_Exercise inputs_:
____

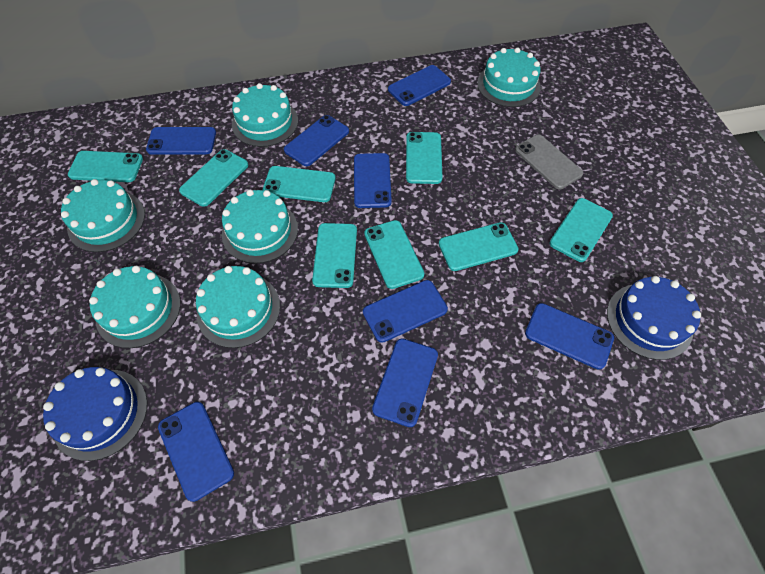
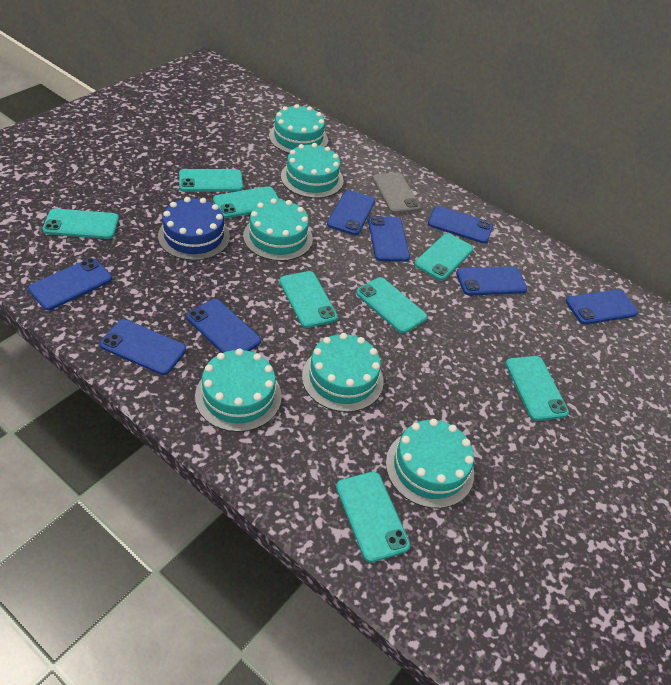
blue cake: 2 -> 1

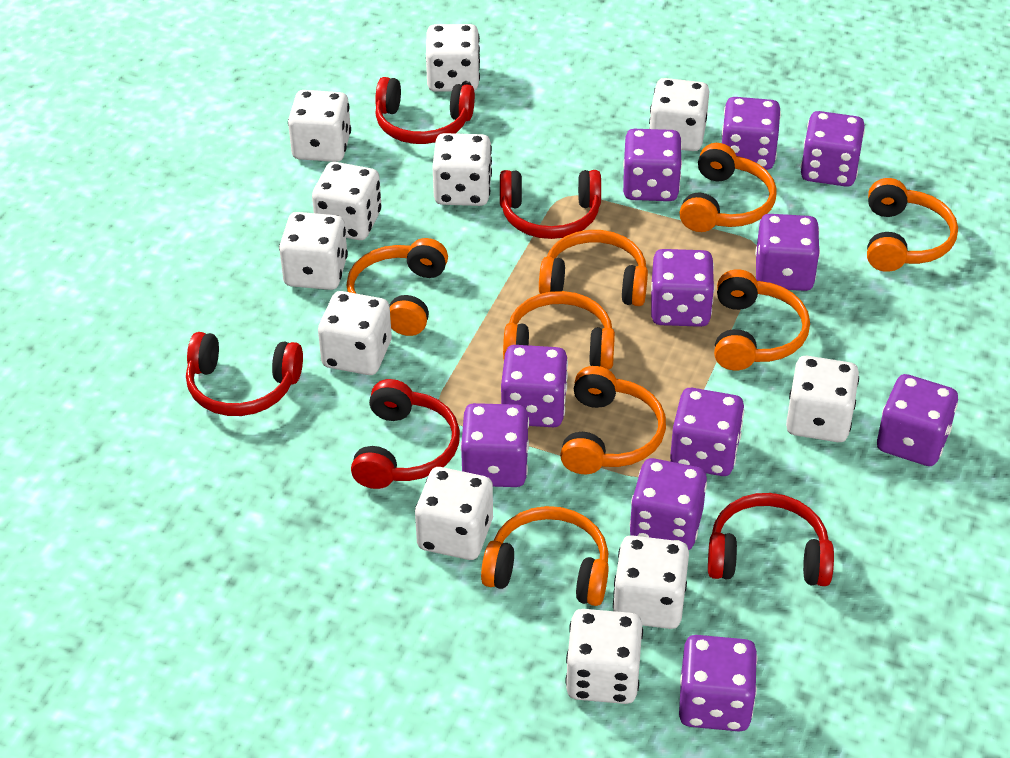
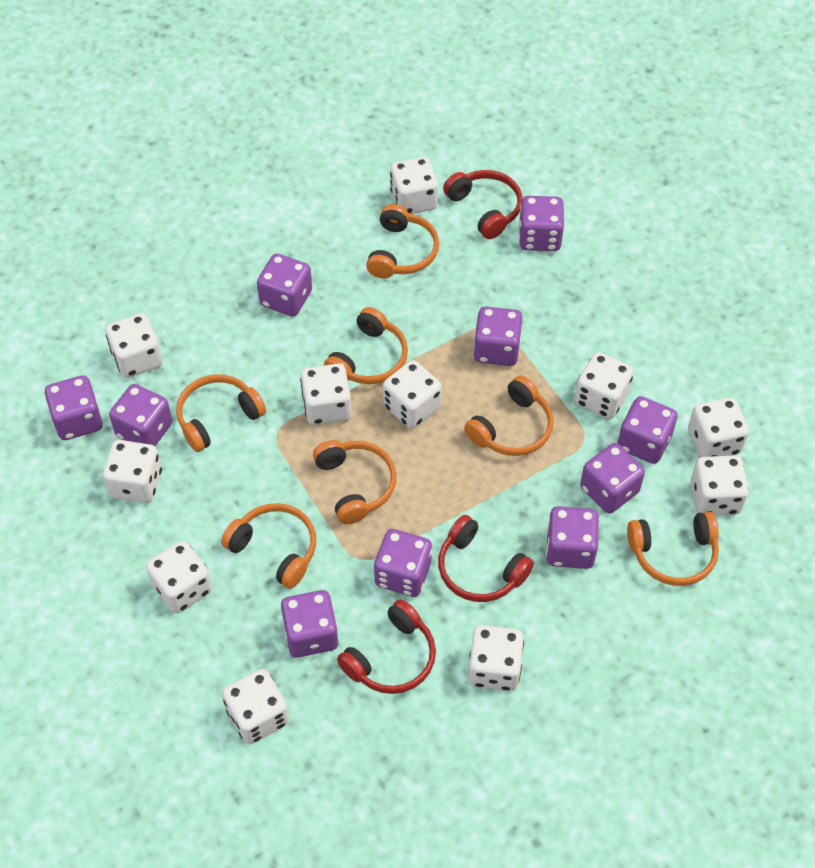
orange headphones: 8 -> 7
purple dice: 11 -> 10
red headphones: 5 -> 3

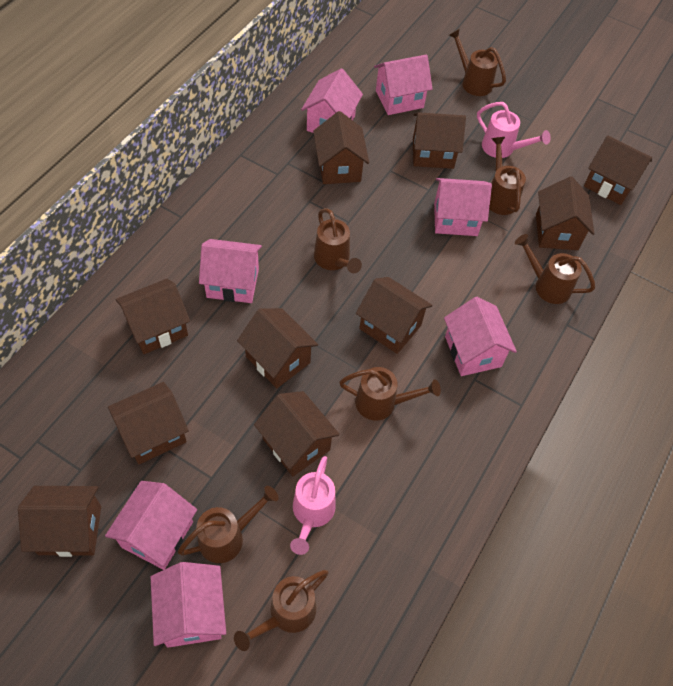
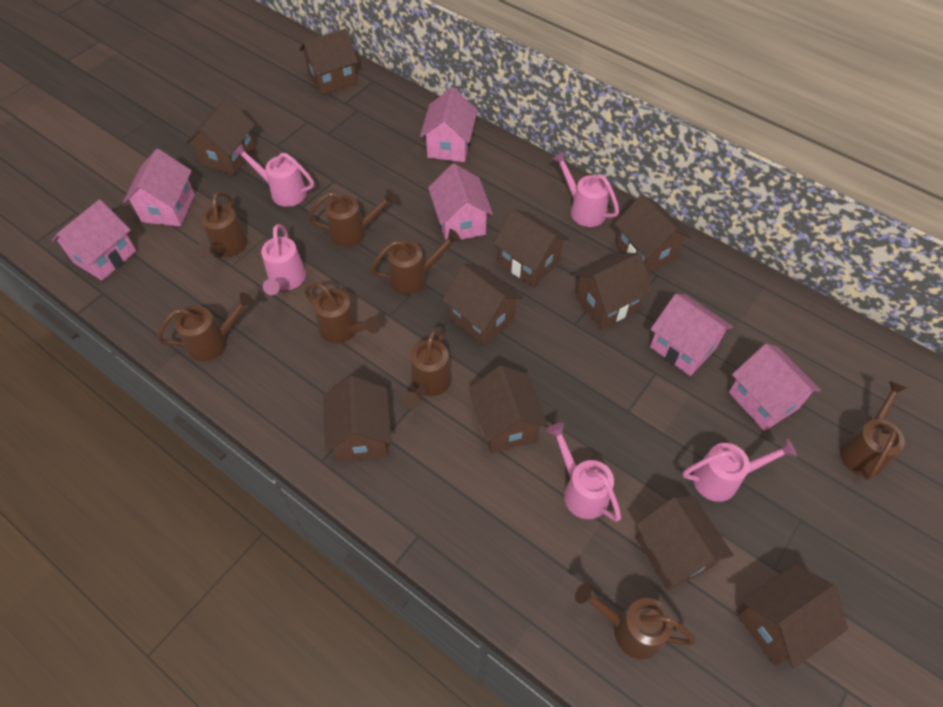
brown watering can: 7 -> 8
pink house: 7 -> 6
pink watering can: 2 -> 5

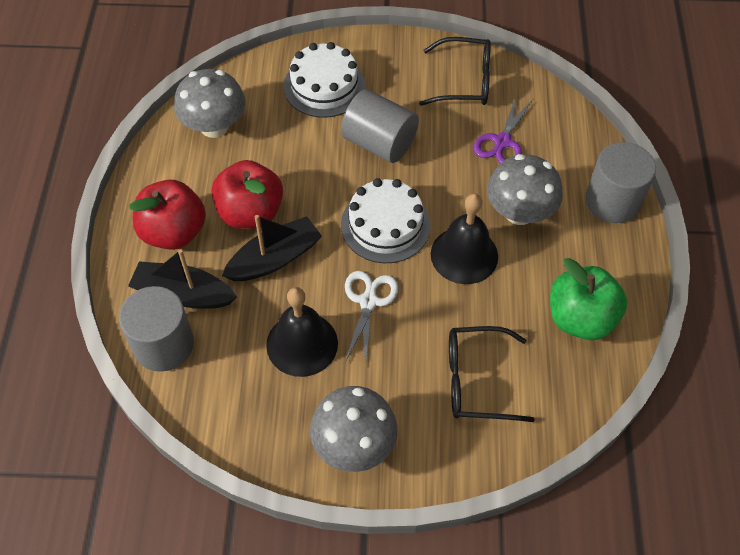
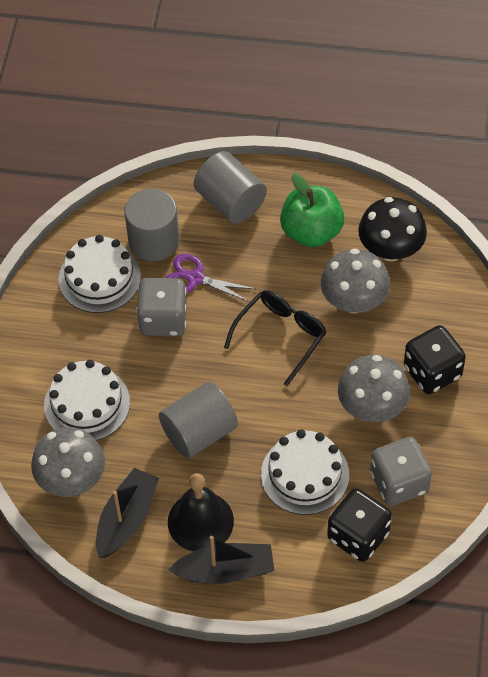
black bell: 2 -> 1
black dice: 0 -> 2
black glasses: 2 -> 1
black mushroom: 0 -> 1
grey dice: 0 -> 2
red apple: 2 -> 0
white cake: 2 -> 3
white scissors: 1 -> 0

____

_Task to carry out_: Your task is to restate, word for word, the line with "black mushroom: 0 -> 1" and all lines after it, ending with the last line of the data.

_Solution for this problem_:
black mushroom: 0 -> 1
grey dice: 0 -> 2
red apple: 2 -> 0
white cake: 2 -> 3
white scissors: 1 -> 0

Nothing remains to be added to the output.